What is expected — What you return should be the exact lines from the one with "pink arrow: (904, 798)" to the end of the records below, both included, and no pictures.

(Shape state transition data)
------------------------------------

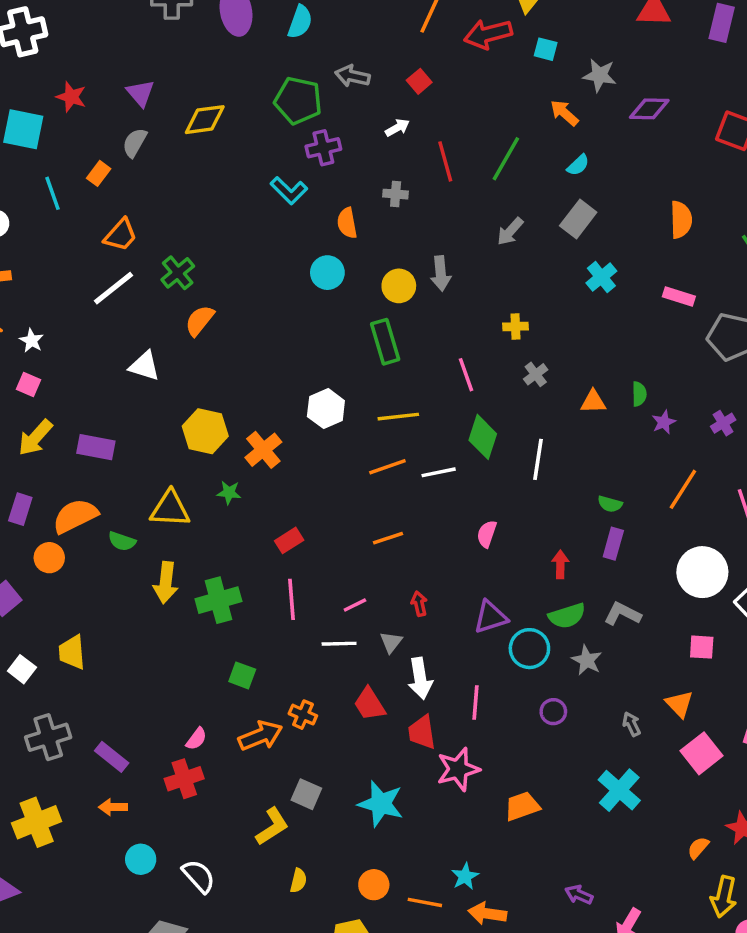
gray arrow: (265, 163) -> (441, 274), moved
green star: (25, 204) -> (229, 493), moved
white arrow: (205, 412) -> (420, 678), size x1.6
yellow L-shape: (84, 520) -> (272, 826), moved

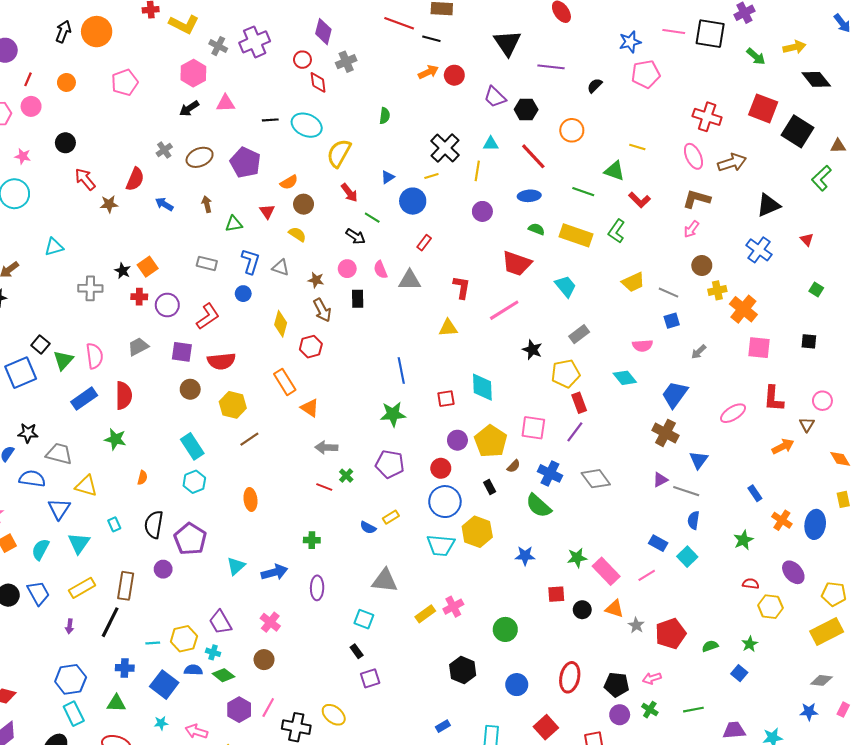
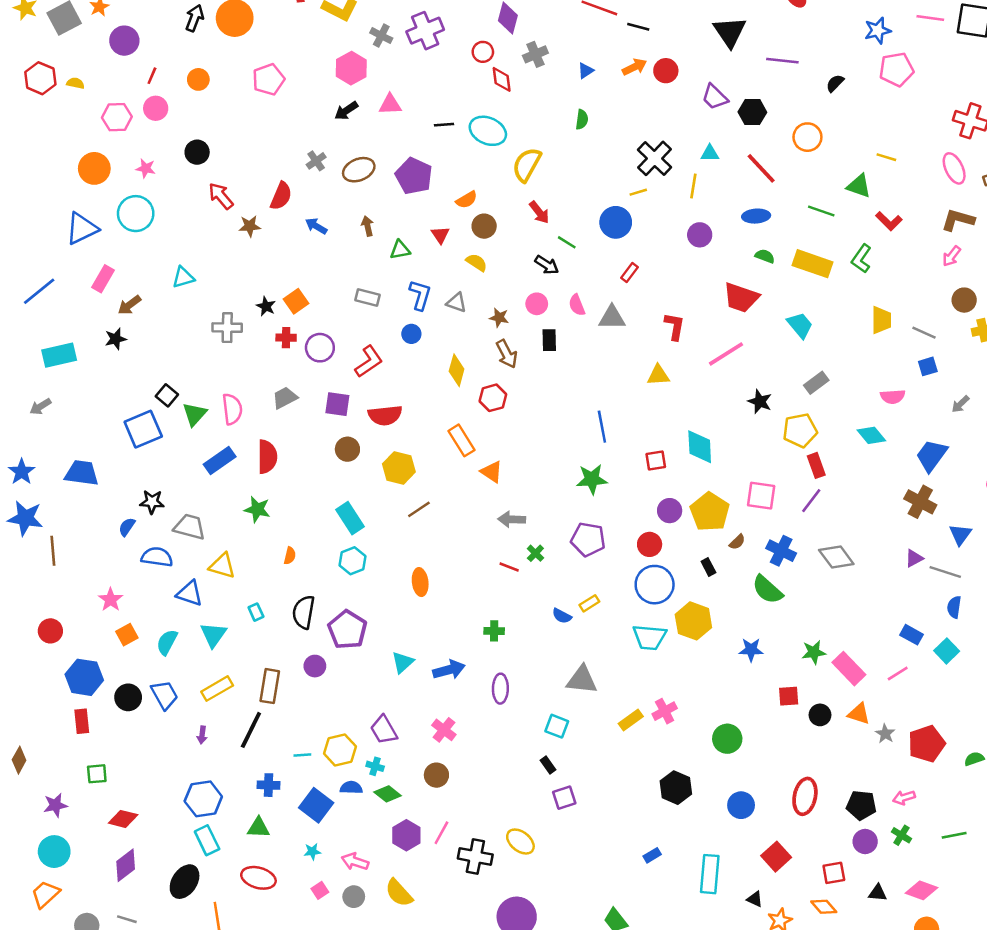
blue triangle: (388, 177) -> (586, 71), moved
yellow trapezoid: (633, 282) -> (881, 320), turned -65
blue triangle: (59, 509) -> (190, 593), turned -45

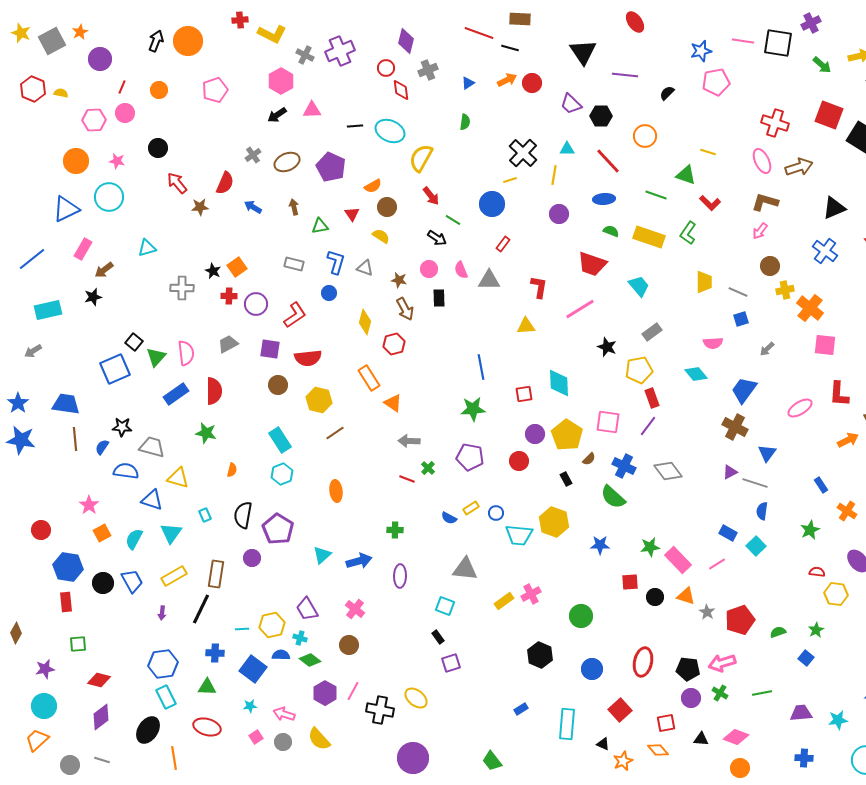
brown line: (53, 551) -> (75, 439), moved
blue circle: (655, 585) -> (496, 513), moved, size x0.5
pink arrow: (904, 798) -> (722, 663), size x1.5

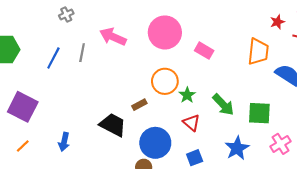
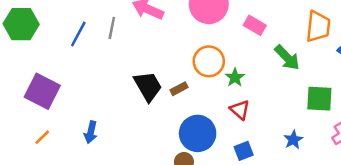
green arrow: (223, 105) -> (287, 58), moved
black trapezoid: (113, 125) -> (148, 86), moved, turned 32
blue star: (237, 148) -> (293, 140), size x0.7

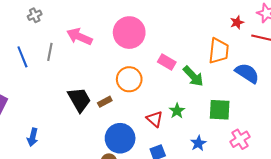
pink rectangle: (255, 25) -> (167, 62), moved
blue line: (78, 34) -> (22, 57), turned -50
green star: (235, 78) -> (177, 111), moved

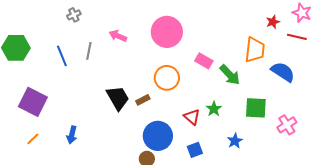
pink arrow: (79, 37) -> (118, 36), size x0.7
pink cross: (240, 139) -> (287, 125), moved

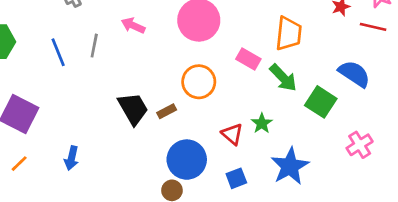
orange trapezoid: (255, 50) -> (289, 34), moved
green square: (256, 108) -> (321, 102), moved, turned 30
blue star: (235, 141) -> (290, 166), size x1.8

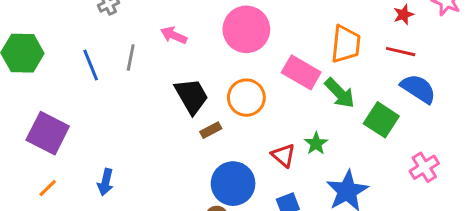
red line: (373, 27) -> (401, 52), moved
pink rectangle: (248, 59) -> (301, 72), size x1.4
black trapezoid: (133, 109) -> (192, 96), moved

------------------------------------

Exercise answer —
pink arrow: (904, 798) -> (722, 663), size x1.5

green arrow: (223, 105) -> (287, 58), moved
black trapezoid: (113, 125) -> (148, 86), moved, turned 32
blue star: (237, 148) -> (293, 140), size x0.7

pink rectangle: (255, 25) -> (167, 62), moved
blue line: (78, 34) -> (22, 57), turned -50
green star: (235, 78) -> (177, 111), moved

pink arrow: (79, 37) -> (118, 36), size x0.7
pink cross: (240, 139) -> (287, 125), moved

orange trapezoid: (255, 50) -> (289, 34), moved
green square: (256, 108) -> (321, 102), moved, turned 30
blue star: (235, 141) -> (290, 166), size x1.8

red line: (373, 27) -> (401, 52), moved
pink rectangle: (248, 59) -> (301, 72), size x1.4
black trapezoid: (133, 109) -> (192, 96), moved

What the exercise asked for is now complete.